### EXERCISE DIRECTIONS
Which lines to output? The line containing "C105: 330nF (GND, THR) -> 3.3uF (GND, THR)" and every line after it in the data below, each copied exactly.

### INFORMATION SUPPLIED
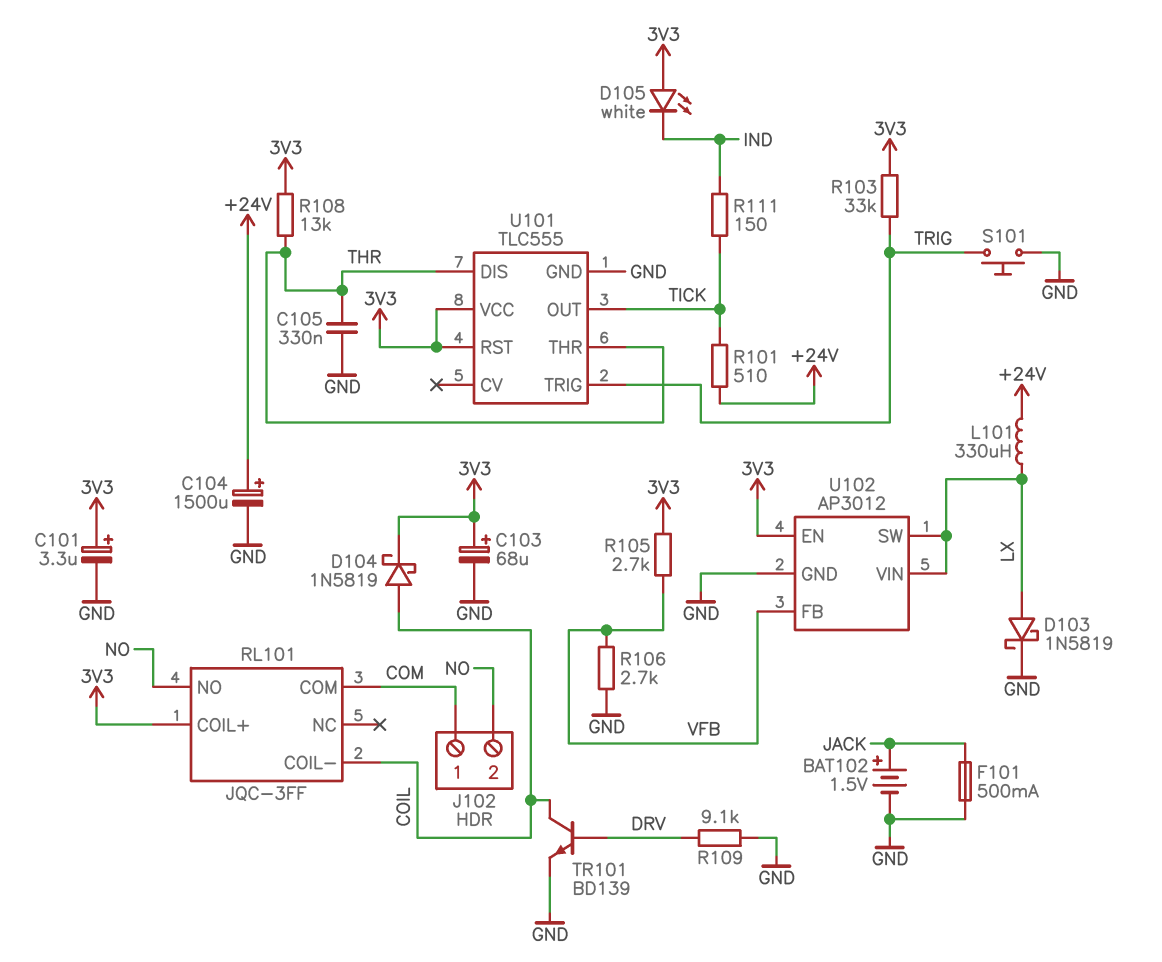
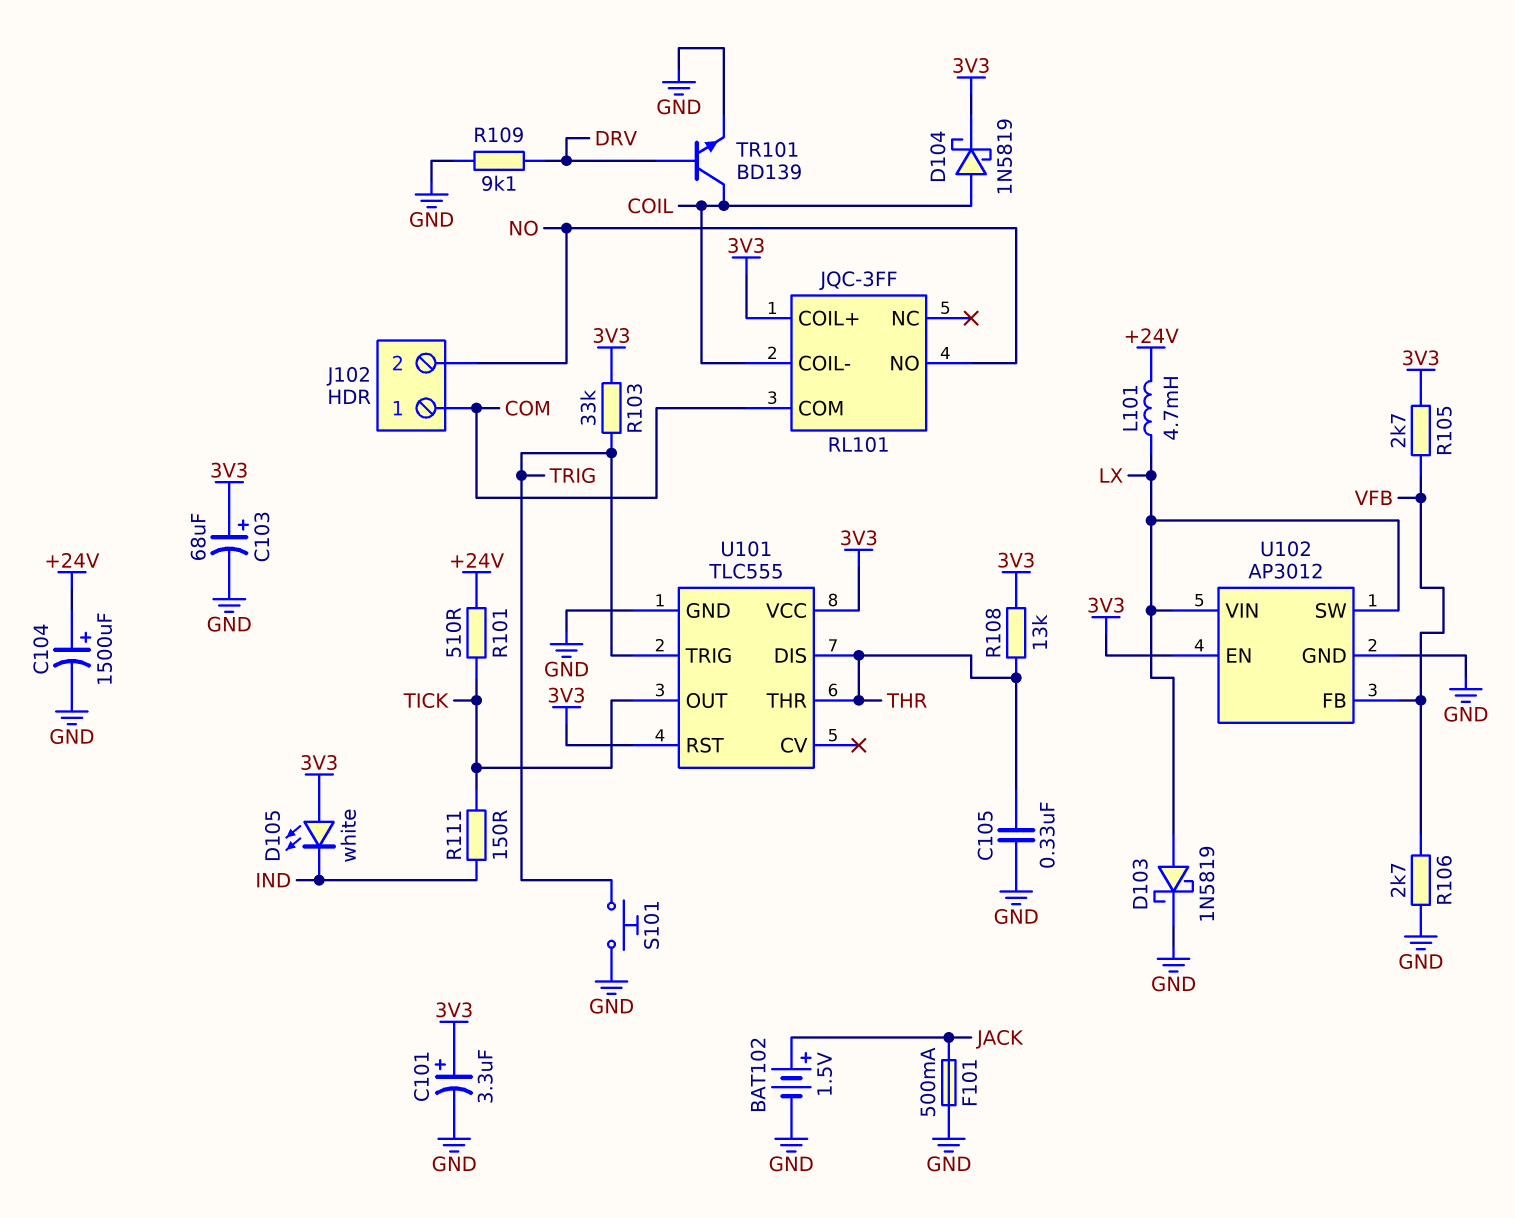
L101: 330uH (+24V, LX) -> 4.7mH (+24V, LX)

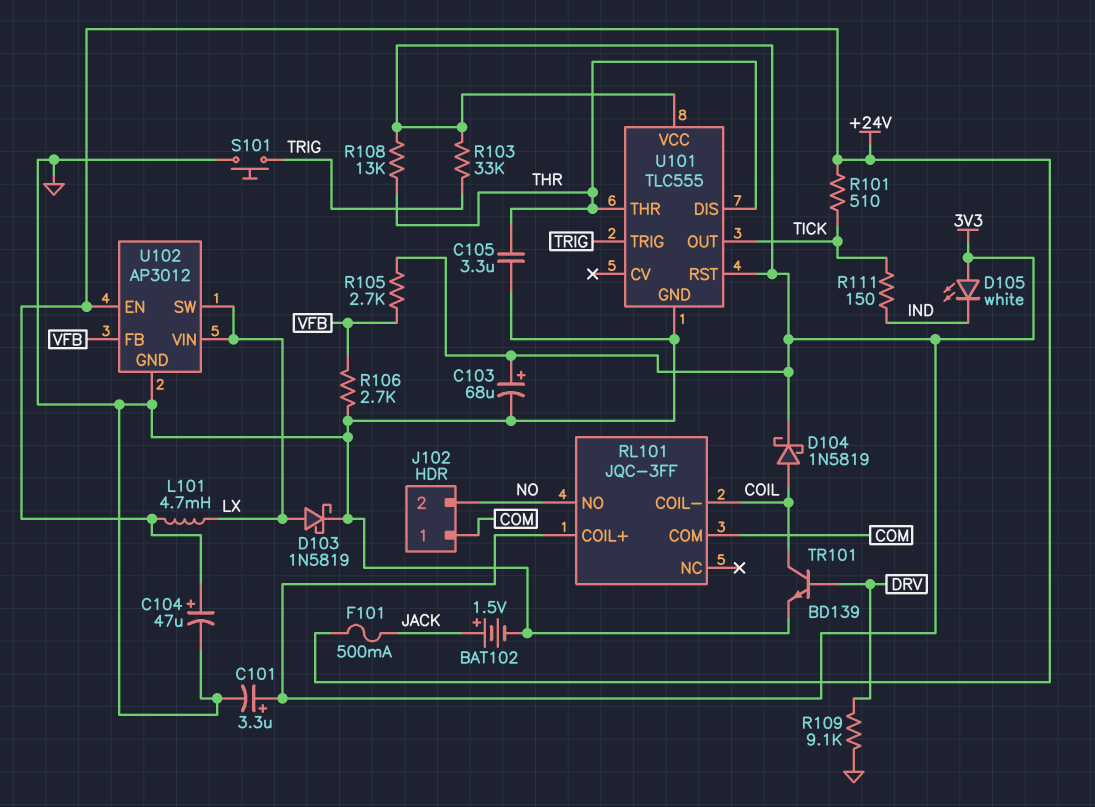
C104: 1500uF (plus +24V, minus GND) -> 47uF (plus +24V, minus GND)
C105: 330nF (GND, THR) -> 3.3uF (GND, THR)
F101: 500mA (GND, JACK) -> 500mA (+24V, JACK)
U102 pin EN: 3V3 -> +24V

### YOUR RESPONSE
C105: 330nF (GND, THR) -> 3.3uF (GND, THR)
F101: 500mA (GND, JACK) -> 500mA (+24V, JACK)
U102 pin EN: 3V3 -> +24V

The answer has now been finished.